(WORK ITEM) Below are the entries to work from; restate word for word the portion that opens with the line containing "blue rolling pin: 6 -> 5" and closes with the line containing "blue key: 4 -> 7", keeping both.

(Items listed in a dataset)
┏━━
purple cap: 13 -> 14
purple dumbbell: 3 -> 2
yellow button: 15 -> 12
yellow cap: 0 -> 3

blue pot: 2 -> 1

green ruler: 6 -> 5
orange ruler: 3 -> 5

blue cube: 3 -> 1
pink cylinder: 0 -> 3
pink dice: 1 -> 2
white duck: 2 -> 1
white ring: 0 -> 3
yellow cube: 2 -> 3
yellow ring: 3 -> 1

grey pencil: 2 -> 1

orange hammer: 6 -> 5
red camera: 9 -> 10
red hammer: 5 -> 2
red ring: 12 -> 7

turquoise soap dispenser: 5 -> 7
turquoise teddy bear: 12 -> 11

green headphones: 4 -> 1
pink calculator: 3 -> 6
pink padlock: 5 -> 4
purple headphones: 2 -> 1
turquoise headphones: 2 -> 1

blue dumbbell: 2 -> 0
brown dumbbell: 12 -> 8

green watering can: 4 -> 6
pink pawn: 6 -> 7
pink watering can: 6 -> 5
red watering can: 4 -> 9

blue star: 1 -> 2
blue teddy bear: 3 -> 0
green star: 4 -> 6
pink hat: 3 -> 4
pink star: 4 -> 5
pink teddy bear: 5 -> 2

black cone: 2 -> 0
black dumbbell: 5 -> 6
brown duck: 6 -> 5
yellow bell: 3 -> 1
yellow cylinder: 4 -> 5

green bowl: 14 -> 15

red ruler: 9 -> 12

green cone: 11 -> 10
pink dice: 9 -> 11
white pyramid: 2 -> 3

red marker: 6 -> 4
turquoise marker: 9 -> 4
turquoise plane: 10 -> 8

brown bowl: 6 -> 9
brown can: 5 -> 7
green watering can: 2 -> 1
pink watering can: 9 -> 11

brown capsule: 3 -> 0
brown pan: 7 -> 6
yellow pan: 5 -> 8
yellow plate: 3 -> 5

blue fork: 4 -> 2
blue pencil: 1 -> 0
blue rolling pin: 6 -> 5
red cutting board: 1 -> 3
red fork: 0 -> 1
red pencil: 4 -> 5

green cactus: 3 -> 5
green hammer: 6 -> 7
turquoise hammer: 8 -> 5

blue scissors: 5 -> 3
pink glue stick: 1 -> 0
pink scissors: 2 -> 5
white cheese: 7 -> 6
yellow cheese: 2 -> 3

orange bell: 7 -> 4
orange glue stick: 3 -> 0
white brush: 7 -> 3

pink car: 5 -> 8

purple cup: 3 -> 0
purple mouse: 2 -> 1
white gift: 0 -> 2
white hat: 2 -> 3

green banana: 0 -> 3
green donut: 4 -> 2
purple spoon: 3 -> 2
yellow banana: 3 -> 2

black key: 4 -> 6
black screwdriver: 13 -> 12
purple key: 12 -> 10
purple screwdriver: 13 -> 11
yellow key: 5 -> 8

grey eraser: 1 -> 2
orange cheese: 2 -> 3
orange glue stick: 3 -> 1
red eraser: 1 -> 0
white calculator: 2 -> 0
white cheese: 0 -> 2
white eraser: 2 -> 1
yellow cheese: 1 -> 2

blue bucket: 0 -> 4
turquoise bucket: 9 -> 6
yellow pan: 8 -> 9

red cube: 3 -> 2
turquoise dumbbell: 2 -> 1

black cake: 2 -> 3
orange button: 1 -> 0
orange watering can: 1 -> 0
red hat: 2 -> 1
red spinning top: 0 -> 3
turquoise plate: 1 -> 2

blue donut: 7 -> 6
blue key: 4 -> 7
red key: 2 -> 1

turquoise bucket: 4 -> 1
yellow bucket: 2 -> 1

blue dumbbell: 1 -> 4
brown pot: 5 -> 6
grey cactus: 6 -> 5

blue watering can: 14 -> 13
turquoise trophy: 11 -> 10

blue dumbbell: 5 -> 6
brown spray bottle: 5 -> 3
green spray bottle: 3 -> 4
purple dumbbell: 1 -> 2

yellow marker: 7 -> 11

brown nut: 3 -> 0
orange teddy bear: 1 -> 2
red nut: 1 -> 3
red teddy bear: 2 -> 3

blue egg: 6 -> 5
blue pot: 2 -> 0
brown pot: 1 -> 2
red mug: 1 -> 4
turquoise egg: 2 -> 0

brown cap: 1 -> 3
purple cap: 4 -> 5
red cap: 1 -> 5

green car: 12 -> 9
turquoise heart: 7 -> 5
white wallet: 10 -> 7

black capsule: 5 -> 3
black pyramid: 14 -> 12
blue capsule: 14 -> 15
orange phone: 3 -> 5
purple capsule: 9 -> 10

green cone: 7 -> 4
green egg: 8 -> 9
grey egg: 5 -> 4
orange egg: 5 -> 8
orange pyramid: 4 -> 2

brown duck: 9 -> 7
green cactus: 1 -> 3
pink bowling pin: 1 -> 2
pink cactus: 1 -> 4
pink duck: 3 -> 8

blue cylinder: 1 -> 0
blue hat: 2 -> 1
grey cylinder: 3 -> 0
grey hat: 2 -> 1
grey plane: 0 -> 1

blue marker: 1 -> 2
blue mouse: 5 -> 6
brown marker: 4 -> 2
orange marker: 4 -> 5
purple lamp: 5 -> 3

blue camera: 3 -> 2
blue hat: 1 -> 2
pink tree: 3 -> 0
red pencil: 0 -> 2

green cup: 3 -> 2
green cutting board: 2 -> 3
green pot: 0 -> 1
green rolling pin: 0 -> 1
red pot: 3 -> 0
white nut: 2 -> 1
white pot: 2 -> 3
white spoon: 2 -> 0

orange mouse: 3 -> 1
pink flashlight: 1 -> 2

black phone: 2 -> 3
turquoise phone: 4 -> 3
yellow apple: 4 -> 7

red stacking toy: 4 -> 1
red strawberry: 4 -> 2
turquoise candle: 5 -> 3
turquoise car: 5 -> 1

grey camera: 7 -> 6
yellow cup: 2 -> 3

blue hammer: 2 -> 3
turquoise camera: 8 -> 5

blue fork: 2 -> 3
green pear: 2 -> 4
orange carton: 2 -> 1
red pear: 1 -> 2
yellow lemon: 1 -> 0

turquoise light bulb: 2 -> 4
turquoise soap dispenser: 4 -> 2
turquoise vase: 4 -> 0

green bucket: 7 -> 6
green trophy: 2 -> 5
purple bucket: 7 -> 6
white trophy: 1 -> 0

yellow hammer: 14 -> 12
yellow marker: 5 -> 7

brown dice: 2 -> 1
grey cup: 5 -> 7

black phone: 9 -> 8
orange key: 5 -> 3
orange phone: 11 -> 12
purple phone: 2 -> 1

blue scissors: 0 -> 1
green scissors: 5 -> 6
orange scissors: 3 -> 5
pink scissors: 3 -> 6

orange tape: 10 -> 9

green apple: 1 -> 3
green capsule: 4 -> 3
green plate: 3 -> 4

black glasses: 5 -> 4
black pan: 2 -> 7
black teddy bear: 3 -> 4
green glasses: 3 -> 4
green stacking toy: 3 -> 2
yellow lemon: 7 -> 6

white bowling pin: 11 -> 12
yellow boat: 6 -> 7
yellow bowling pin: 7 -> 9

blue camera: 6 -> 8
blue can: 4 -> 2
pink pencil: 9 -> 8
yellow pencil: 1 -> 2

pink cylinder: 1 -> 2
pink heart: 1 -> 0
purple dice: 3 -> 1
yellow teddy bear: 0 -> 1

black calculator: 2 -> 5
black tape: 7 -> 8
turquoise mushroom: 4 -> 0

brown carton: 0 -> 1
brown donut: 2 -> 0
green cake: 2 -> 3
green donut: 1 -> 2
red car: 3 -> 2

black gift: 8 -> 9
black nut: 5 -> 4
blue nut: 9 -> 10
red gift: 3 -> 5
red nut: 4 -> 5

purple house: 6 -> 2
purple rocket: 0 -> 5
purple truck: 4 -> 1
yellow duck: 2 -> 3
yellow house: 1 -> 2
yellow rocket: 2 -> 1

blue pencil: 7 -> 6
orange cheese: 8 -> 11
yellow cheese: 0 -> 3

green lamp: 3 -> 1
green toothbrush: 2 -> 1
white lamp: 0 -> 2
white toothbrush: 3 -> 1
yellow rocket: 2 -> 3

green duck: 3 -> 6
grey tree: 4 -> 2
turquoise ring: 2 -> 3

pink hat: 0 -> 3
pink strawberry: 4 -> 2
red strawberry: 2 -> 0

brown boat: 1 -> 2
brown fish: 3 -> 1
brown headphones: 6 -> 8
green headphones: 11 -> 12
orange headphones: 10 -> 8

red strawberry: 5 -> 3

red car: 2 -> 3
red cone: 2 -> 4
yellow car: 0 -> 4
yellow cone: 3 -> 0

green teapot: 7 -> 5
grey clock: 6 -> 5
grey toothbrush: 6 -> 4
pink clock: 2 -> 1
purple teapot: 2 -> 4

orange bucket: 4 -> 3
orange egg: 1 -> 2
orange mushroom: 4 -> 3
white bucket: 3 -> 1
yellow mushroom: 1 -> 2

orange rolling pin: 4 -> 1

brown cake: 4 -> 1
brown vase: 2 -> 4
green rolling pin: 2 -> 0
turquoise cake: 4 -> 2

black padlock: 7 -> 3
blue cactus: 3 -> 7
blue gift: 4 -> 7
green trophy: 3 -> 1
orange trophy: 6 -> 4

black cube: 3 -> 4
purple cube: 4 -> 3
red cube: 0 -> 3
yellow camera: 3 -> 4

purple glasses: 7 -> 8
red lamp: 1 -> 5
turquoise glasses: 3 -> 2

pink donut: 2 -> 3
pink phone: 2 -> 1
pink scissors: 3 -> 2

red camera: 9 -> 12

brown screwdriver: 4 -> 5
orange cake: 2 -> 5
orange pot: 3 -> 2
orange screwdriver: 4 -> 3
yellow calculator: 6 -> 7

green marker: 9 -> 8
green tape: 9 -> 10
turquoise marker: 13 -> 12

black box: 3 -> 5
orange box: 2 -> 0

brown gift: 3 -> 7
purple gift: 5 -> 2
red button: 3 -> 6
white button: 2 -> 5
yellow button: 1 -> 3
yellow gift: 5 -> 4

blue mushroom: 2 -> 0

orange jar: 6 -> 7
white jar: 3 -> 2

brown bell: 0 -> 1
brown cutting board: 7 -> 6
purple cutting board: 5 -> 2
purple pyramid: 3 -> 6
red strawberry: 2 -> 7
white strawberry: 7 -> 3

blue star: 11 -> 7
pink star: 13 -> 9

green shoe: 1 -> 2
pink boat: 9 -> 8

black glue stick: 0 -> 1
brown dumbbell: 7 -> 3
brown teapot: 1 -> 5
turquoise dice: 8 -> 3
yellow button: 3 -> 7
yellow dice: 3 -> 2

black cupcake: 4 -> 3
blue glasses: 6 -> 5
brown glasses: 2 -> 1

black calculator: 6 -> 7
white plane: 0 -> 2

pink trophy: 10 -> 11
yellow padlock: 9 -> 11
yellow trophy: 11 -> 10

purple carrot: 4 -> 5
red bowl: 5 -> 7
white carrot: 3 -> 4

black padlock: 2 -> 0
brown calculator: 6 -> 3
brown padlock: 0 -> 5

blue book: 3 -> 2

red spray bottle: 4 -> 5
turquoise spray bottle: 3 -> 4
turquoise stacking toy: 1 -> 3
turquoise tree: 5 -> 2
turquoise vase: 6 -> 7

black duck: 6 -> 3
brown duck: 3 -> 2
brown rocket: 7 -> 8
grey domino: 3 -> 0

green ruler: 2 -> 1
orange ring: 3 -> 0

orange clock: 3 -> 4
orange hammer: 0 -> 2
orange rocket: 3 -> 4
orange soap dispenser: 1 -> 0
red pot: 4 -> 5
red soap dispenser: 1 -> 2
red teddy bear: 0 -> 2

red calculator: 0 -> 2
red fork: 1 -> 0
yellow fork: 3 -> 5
┗━━
(RESPONSE TO THIS TASK)
blue rolling pin: 6 -> 5
red cutting board: 1 -> 3
red fork: 0 -> 1
red pencil: 4 -> 5

green cactus: 3 -> 5
green hammer: 6 -> 7
turquoise hammer: 8 -> 5

blue scissors: 5 -> 3
pink glue stick: 1 -> 0
pink scissors: 2 -> 5
white cheese: 7 -> 6
yellow cheese: 2 -> 3

orange bell: 7 -> 4
orange glue stick: 3 -> 0
white brush: 7 -> 3

pink car: 5 -> 8

purple cup: 3 -> 0
purple mouse: 2 -> 1
white gift: 0 -> 2
white hat: 2 -> 3

green banana: 0 -> 3
green donut: 4 -> 2
purple spoon: 3 -> 2
yellow banana: 3 -> 2

black key: 4 -> 6
black screwdriver: 13 -> 12
purple key: 12 -> 10
purple screwdriver: 13 -> 11
yellow key: 5 -> 8

grey eraser: 1 -> 2
orange cheese: 2 -> 3
orange glue stick: 3 -> 1
red eraser: 1 -> 0
white calculator: 2 -> 0
white cheese: 0 -> 2
white eraser: 2 -> 1
yellow cheese: 1 -> 2

blue bucket: 0 -> 4
turquoise bucket: 9 -> 6
yellow pan: 8 -> 9

red cube: 3 -> 2
turquoise dumbbell: 2 -> 1

black cake: 2 -> 3
orange button: 1 -> 0
orange watering can: 1 -> 0
red hat: 2 -> 1
red spinning top: 0 -> 3
turquoise plate: 1 -> 2

blue donut: 7 -> 6
blue key: 4 -> 7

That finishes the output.